# What you will do
Only the text of the records, copied exactly, is wanted; no pictures.

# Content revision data
☆ ☆ ☆ ☆

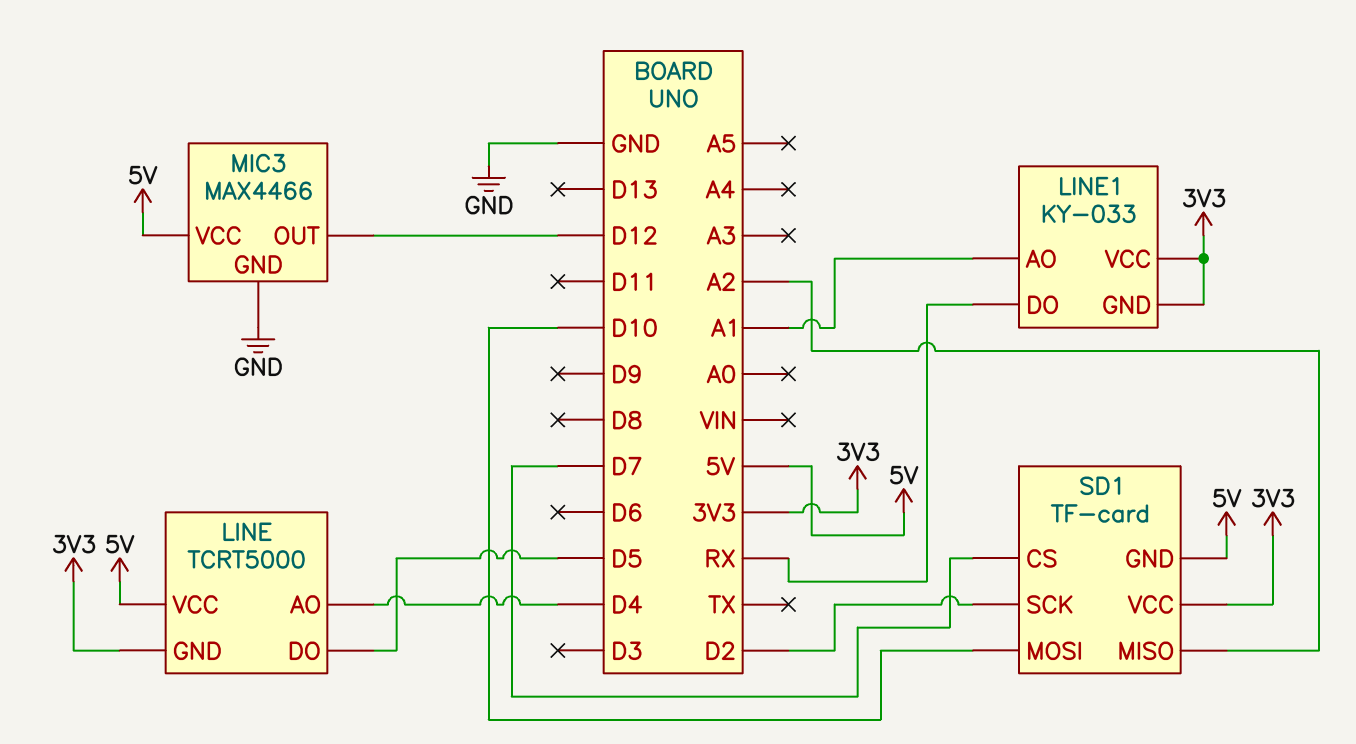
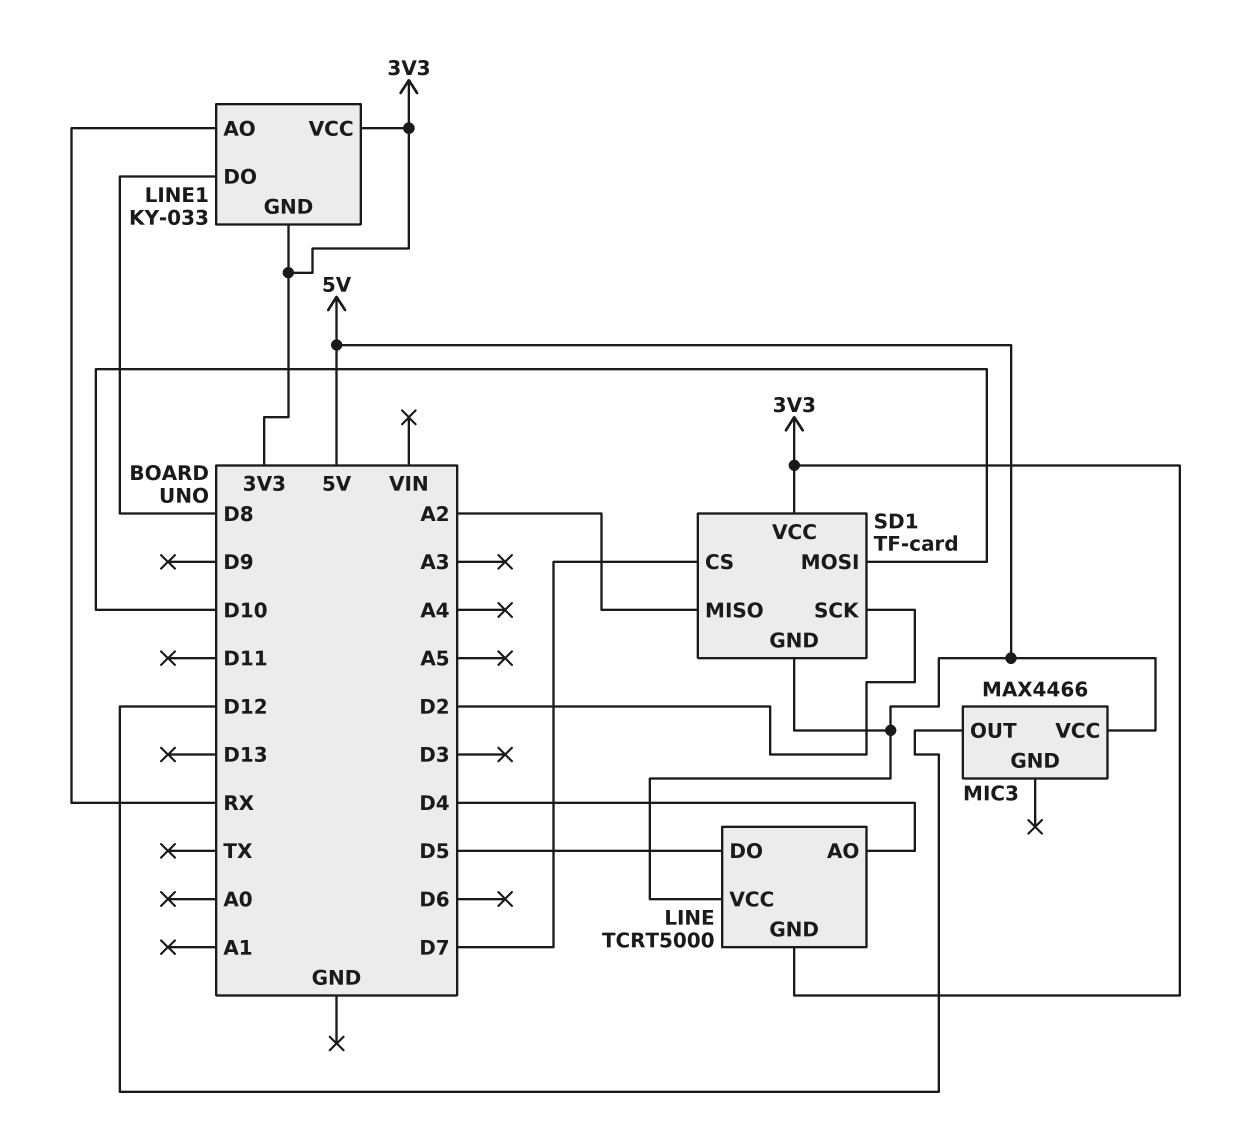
LINE1 pin AO: A1 -> RX
LINE1 pin DO: RX -> D8
MIC3 pin GND: GND -> none

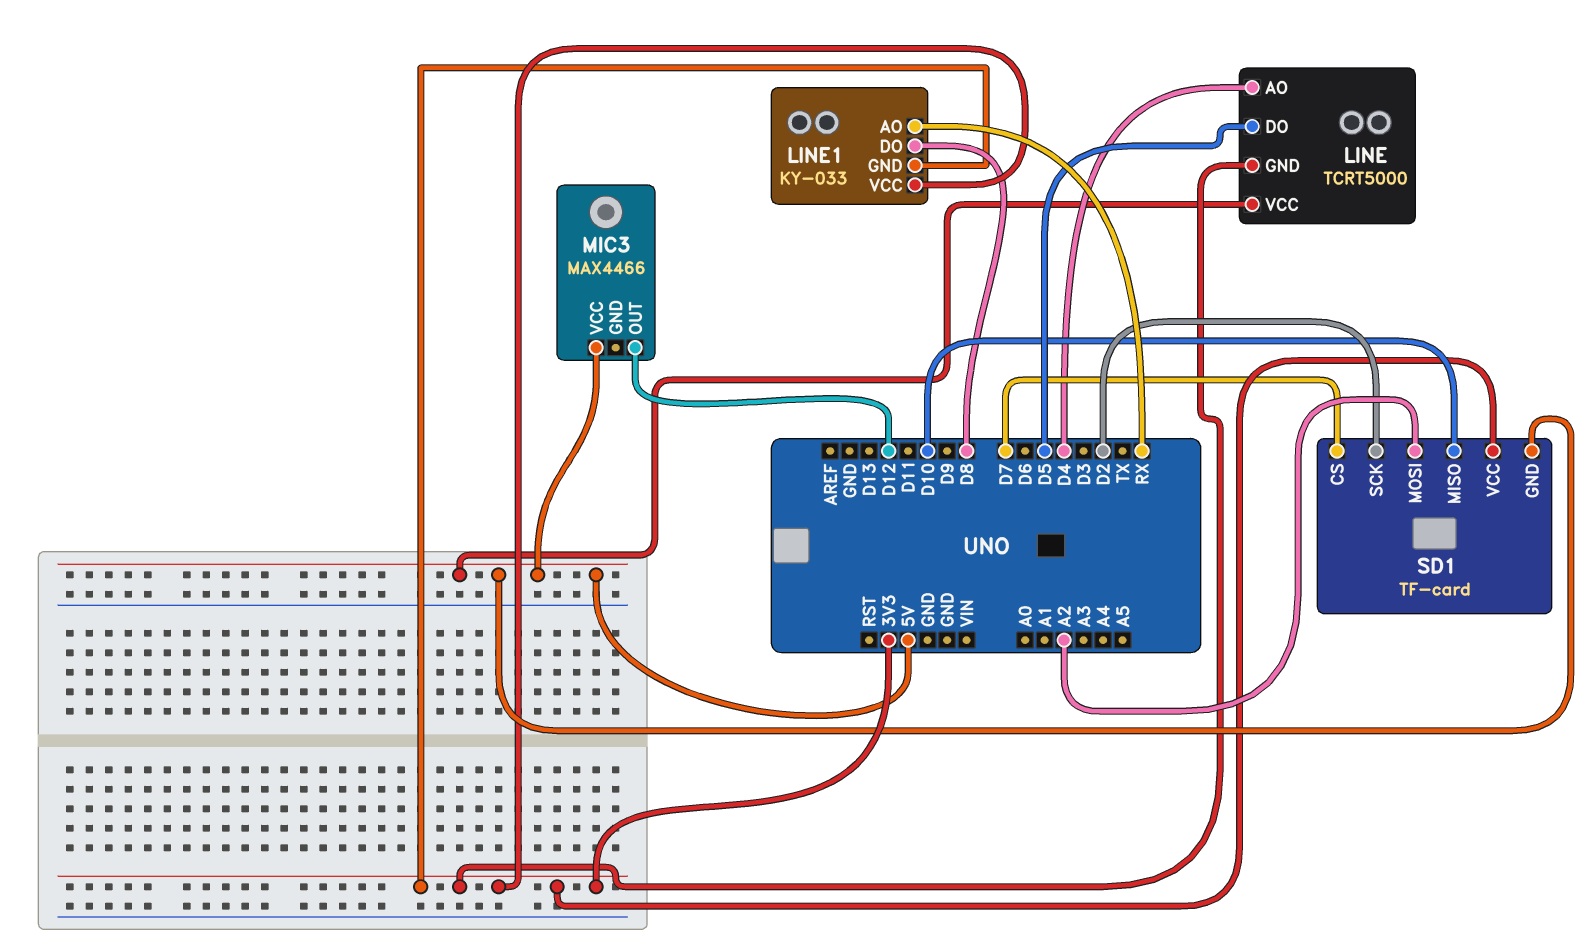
SD1 pin MISO: A2 -> D10
SD1 pin MOSI: D10 -> A2

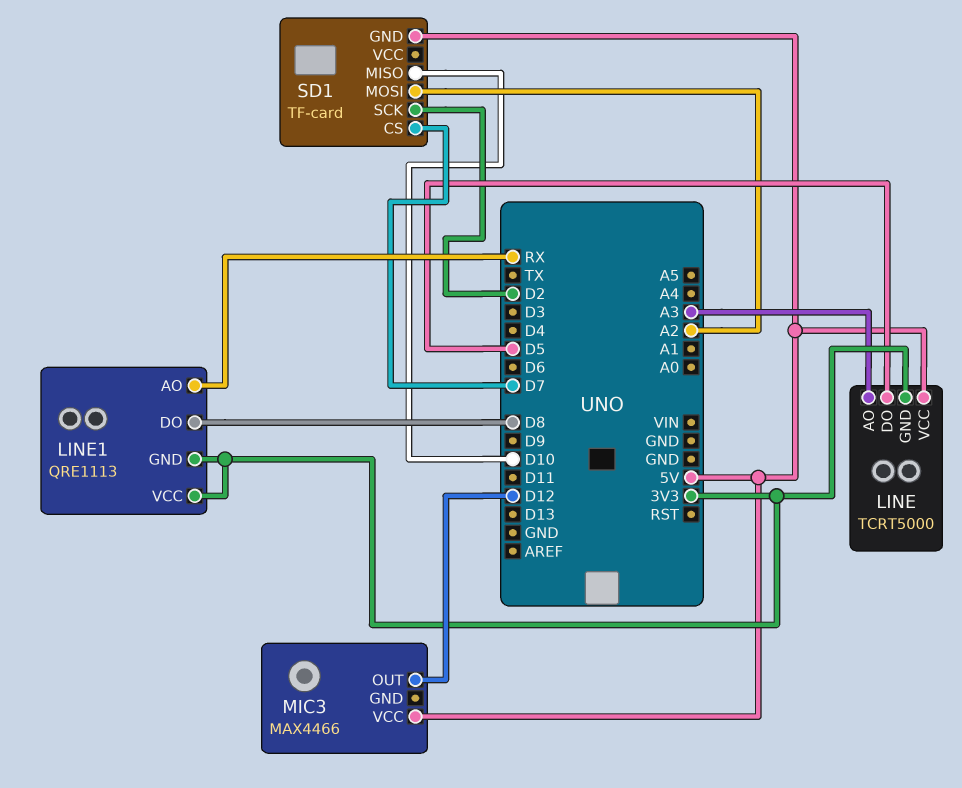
LINE pin AO: D4 -> A3
LINE1: KY-033 -> QRE1113
SD1 pin VCC: 3V3 -> none

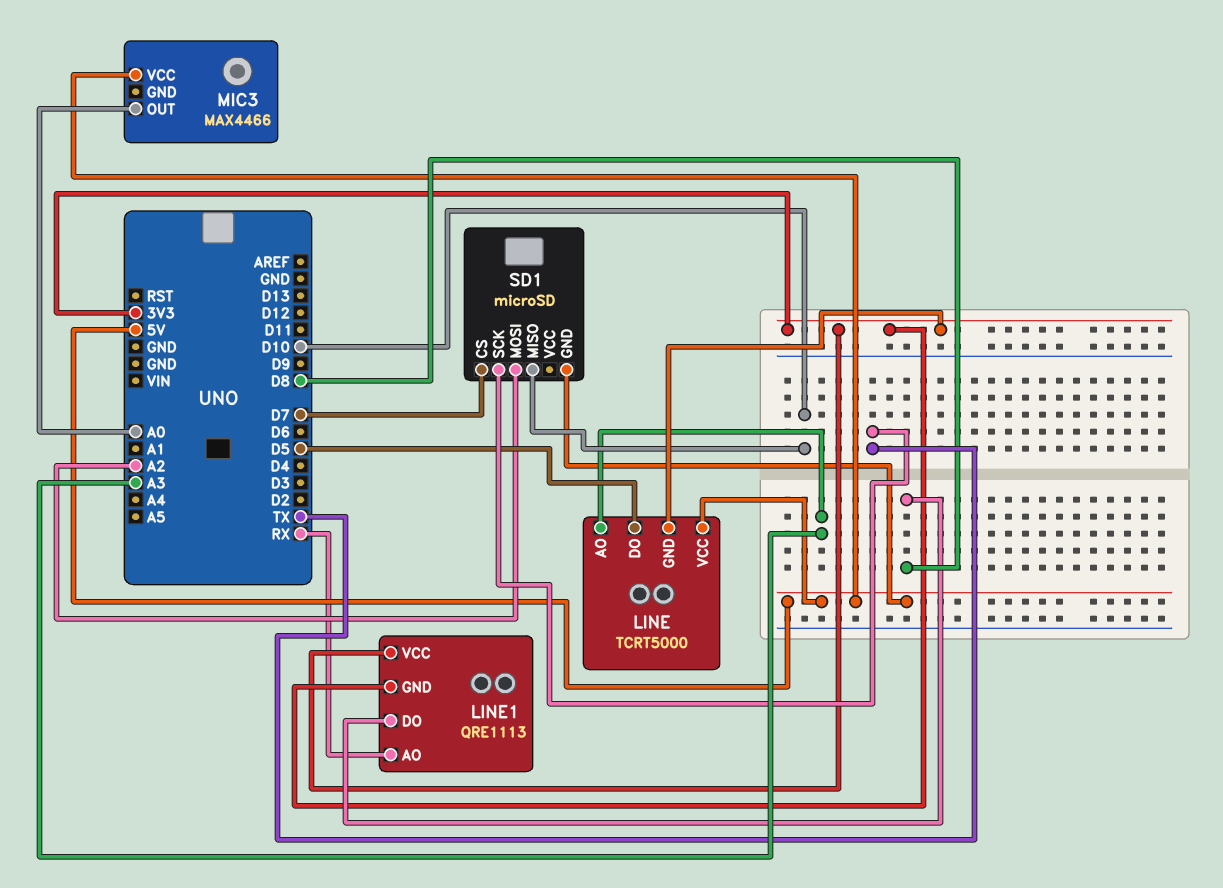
MIC3 pin OUT: D12 -> A0
SD1: TF-card -> microSD
SD1 pin SCK: D2 -> TX

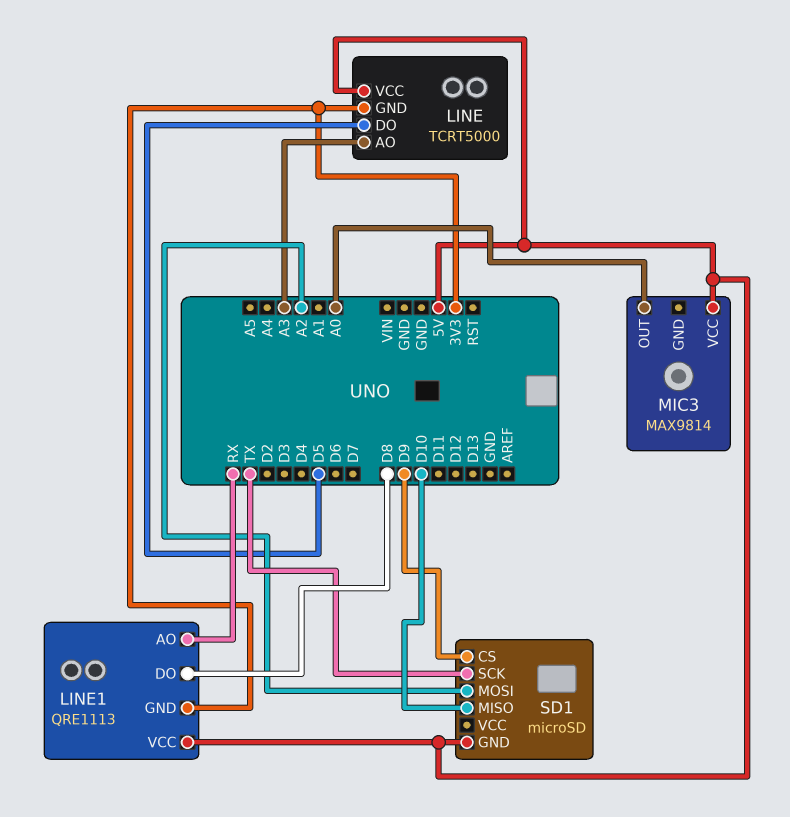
LINE1 pin VCC: 3V3 -> 5V
MIC3: MAX4466 -> MAX9814
SD1 pin CS: D7 -> D9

☆ ☆ ☆ ☆

# Solution for this problem
LINE1 pin AO: A1 -> RX
LINE1 pin DO: RX -> D8
MIC3 pin GND: GND -> none

SD1 pin MISO: A2 -> D10
SD1 pin MOSI: D10 -> A2

LINE pin AO: D4 -> A3
LINE1: KY-033 -> QRE1113
SD1 pin VCC: 3V3 -> none

MIC3 pin OUT: D12 -> A0
SD1: TF-card -> microSD
SD1 pin SCK: D2 -> TX

LINE1 pin VCC: 3V3 -> 5V
MIC3: MAX4466 -> MAX9814
SD1 pin CS: D7 -> D9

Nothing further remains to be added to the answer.